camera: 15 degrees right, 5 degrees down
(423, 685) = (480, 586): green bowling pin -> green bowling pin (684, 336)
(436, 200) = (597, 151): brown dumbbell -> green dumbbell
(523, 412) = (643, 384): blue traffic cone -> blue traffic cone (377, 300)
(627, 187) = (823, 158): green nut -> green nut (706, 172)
---
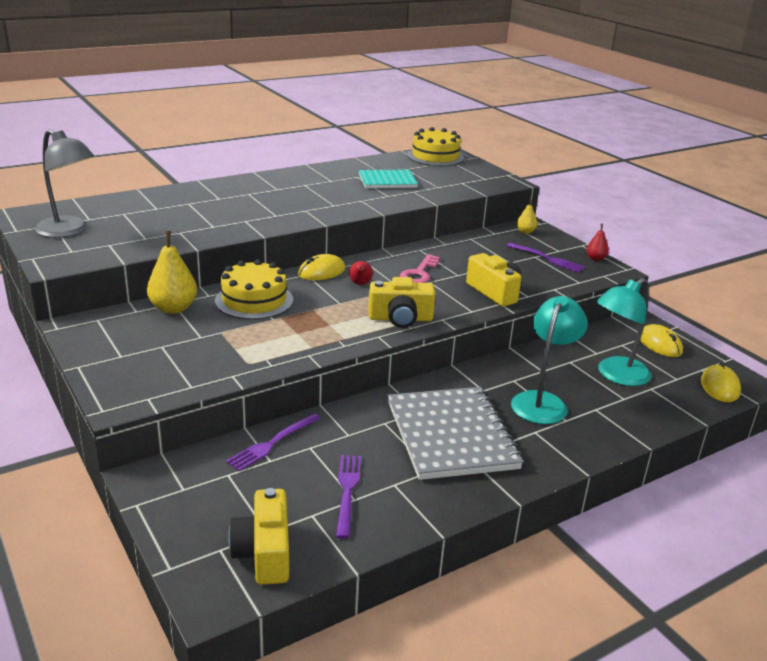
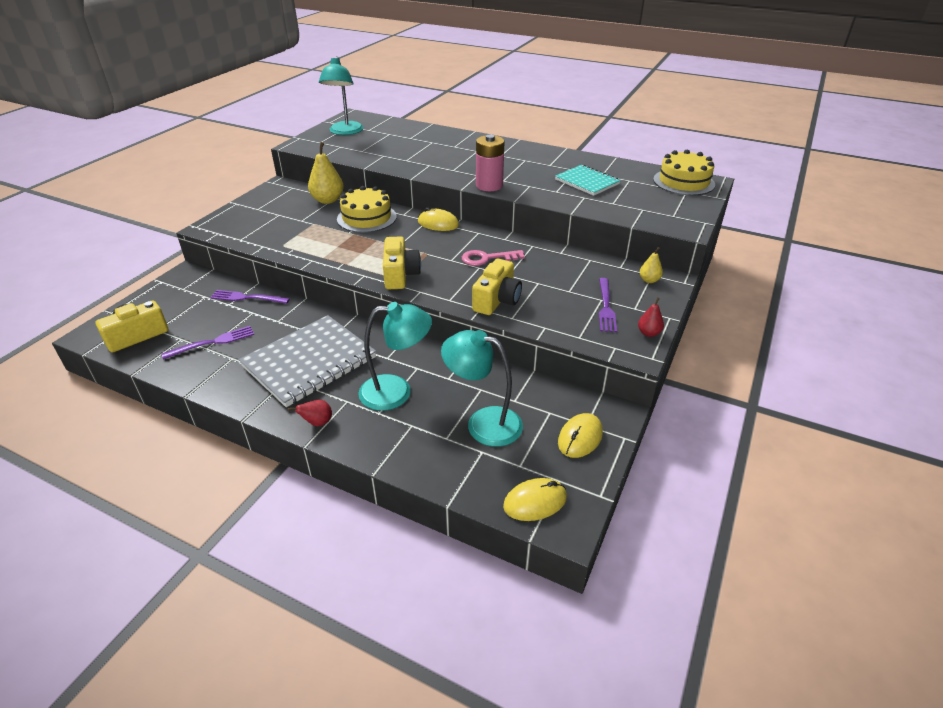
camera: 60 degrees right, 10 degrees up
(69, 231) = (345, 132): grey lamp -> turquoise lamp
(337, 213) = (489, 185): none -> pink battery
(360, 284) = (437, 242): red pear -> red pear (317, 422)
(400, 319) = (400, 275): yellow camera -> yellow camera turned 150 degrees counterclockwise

* _Aim of the task_: Only the lines above from the line containing "(69, 231) = (345, 132): grey" through the line containing "(400, 319) = (400, 275): yellow" should be retyped, exactly and with both ends included.

* _Response_:
(69, 231) = (345, 132): grey lamp -> turquoise lamp
(337, 213) = (489, 185): none -> pink battery
(360, 284) = (437, 242): red pear -> red pear (317, 422)
(400, 319) = (400, 275): yellow camera -> yellow camera turned 150 degrees counterclockwise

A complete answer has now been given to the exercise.